**Exercise requirements:** If a line below holds the word "crop", count it; then say how many such lines there are and nothing else.

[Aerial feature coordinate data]
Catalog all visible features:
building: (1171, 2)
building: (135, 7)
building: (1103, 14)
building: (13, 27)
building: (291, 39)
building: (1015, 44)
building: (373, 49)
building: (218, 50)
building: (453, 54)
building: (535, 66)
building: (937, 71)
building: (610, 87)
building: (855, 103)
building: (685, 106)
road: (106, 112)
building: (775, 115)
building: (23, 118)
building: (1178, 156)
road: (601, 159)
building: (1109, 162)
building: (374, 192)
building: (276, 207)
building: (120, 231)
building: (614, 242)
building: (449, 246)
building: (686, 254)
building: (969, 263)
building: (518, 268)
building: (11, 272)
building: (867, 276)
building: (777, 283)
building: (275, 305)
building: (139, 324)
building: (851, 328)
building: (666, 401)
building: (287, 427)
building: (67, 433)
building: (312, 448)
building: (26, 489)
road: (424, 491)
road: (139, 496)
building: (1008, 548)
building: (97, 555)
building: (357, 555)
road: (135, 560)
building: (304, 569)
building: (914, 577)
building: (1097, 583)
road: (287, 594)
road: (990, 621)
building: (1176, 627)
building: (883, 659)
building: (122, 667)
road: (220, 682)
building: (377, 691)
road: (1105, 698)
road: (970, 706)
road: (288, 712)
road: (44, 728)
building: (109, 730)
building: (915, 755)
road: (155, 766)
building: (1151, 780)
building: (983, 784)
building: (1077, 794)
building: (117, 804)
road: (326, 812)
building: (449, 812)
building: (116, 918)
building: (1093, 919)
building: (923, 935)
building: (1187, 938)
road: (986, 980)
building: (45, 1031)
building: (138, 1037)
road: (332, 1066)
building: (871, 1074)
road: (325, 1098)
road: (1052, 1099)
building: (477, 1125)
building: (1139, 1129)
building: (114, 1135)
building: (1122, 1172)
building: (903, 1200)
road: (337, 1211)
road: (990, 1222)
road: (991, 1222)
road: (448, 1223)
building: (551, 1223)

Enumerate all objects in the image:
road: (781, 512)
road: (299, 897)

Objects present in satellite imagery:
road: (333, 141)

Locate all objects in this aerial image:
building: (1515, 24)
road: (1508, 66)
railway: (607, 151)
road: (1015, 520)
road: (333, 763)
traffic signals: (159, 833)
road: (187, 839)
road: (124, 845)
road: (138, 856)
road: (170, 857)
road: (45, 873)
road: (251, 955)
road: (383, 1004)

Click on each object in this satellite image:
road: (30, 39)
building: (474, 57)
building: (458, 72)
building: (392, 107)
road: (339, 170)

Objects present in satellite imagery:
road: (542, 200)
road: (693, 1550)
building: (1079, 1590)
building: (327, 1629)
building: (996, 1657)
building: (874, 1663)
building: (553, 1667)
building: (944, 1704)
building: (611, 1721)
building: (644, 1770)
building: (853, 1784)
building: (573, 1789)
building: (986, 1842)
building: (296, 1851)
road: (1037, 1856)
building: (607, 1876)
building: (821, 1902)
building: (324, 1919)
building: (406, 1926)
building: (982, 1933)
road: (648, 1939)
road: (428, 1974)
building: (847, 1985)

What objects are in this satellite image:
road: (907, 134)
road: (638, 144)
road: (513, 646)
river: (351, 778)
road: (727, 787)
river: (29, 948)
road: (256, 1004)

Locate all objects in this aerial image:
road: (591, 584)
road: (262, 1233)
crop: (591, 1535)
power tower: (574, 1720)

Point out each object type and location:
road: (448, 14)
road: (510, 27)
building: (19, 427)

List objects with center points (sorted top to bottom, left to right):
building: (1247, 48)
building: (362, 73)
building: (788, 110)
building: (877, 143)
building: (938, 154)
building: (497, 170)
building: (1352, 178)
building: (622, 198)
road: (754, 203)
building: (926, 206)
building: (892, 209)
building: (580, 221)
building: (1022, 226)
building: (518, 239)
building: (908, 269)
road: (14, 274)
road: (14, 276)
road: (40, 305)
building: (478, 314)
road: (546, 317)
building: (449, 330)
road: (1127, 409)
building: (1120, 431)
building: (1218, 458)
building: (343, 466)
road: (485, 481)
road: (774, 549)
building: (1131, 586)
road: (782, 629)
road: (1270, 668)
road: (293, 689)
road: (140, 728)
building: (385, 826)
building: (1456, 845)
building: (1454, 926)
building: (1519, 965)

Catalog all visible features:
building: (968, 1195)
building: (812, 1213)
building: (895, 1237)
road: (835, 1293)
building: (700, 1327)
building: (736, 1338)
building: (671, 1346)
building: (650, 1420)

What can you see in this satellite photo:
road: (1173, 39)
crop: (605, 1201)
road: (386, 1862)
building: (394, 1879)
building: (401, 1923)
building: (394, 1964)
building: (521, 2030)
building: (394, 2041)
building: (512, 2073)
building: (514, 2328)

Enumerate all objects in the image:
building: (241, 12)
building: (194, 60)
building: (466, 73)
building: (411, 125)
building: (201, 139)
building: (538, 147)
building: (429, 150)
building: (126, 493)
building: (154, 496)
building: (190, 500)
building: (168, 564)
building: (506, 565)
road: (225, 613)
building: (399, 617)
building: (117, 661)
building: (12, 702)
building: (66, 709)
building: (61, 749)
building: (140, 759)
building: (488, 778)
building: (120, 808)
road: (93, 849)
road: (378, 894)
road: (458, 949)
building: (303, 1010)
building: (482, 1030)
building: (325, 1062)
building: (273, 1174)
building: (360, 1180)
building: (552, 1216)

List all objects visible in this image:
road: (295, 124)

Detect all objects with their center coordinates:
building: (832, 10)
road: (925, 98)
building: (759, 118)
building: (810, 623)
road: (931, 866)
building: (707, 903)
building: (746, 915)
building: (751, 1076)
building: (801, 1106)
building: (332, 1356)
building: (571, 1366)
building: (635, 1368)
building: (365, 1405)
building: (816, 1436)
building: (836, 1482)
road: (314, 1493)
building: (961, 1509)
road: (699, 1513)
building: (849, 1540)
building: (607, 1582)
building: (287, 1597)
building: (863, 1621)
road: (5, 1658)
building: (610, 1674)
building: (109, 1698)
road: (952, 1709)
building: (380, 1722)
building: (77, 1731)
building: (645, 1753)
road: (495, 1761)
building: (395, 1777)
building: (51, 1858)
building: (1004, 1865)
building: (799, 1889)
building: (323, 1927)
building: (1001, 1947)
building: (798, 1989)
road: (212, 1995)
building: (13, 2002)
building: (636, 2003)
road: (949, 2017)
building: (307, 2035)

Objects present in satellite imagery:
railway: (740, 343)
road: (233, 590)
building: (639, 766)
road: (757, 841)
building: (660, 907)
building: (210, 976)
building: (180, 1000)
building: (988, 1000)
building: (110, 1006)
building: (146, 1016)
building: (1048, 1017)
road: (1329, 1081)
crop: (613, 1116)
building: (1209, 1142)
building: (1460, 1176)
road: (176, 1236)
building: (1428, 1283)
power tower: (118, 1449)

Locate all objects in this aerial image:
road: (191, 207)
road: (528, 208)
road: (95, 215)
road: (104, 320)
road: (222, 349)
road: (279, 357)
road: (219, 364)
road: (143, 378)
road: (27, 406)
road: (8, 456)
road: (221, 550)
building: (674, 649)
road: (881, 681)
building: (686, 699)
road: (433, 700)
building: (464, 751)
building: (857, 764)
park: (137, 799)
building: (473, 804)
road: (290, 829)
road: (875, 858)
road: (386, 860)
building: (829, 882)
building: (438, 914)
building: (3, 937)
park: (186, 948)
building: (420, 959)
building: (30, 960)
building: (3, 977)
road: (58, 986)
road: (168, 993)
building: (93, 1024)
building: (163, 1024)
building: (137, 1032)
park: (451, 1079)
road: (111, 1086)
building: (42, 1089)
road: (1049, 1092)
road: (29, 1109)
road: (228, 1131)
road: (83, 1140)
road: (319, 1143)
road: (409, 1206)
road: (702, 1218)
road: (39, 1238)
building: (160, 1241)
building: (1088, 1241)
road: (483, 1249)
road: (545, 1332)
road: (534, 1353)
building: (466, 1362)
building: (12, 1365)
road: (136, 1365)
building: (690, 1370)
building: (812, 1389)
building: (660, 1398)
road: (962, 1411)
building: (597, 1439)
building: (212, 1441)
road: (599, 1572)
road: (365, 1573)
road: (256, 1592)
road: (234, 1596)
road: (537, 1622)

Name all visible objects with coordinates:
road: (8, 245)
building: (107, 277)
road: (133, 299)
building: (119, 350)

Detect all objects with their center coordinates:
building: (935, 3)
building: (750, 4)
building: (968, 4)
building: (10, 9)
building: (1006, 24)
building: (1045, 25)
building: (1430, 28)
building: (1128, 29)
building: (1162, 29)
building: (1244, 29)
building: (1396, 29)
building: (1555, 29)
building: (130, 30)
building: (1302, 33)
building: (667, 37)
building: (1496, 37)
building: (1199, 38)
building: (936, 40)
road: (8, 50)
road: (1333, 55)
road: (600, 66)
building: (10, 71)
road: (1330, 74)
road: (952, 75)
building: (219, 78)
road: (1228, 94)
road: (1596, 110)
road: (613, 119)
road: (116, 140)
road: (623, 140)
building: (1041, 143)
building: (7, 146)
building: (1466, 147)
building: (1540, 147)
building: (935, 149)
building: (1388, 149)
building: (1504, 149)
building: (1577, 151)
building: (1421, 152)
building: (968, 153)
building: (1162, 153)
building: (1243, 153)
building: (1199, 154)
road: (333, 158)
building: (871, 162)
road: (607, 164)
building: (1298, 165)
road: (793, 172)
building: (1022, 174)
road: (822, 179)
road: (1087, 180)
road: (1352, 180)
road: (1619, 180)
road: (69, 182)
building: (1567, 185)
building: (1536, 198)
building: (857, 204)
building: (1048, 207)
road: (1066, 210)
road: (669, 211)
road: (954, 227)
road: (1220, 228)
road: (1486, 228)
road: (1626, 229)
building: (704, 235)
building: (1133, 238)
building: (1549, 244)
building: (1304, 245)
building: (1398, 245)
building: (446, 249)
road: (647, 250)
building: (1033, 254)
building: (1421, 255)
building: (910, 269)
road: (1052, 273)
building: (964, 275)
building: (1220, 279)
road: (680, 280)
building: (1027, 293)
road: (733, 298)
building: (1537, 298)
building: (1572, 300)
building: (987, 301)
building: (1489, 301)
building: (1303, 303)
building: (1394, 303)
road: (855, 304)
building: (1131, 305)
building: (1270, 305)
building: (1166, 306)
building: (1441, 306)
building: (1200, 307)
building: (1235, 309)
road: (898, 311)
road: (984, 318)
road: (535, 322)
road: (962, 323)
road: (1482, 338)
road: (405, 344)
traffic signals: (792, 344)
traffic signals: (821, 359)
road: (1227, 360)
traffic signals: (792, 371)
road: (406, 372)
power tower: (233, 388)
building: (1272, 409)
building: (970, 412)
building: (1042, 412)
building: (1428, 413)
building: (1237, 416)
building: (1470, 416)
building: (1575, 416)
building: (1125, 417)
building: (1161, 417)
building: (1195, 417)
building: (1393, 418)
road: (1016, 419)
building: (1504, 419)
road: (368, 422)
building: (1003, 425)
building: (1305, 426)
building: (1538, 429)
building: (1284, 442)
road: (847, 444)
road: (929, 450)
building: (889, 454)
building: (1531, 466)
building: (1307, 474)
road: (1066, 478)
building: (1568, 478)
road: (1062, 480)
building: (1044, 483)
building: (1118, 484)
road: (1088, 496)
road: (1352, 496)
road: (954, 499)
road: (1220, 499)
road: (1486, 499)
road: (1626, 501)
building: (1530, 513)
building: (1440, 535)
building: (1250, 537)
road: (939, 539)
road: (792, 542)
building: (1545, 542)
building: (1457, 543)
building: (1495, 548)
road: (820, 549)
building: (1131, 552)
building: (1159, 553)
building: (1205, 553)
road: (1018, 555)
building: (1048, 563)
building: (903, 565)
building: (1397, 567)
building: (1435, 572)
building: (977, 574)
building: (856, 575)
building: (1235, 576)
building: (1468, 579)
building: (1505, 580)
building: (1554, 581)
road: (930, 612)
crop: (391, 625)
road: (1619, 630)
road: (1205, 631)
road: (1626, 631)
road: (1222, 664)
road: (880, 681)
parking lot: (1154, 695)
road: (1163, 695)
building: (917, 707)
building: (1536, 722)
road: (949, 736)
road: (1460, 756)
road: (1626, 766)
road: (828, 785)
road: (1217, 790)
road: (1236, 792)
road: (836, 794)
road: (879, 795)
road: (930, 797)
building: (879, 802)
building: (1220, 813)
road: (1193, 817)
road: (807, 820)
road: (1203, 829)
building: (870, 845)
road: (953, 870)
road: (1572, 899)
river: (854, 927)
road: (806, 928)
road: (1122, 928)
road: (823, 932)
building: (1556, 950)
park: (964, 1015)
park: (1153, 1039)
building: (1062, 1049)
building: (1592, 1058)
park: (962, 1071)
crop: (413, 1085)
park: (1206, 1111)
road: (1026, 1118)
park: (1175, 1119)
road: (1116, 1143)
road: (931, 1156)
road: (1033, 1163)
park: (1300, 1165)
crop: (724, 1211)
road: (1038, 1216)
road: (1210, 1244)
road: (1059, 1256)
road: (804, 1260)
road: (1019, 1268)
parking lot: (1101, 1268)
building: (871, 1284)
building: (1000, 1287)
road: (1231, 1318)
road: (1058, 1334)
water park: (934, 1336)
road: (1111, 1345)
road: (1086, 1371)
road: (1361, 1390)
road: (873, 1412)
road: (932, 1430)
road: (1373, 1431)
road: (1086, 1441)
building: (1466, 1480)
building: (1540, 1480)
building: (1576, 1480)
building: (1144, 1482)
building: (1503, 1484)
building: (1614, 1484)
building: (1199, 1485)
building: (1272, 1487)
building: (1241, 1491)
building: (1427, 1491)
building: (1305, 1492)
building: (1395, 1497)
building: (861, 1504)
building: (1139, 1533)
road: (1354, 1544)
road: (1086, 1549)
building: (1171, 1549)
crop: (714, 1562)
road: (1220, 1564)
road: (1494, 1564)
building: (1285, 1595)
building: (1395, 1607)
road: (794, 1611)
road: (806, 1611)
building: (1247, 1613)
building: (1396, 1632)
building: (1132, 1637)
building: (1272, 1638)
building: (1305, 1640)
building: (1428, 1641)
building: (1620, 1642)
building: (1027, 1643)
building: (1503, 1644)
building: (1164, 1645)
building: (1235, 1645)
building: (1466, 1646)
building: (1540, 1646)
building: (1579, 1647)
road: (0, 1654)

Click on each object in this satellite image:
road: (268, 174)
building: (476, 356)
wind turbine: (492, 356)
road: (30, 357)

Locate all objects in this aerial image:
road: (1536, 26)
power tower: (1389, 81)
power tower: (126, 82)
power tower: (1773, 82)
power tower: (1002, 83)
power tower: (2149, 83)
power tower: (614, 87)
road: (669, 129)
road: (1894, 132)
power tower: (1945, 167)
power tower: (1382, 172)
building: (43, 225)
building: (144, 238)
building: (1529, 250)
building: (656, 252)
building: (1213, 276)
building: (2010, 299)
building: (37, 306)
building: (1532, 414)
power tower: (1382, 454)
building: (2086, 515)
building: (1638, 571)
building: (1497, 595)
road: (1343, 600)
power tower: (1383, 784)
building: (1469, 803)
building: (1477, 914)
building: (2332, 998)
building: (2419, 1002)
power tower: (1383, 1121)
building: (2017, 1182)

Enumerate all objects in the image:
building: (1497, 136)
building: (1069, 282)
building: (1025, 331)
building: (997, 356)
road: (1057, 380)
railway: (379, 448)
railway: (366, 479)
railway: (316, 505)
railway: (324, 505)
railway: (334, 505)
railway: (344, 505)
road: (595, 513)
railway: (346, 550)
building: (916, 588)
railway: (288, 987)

**Answer to this problem:** 7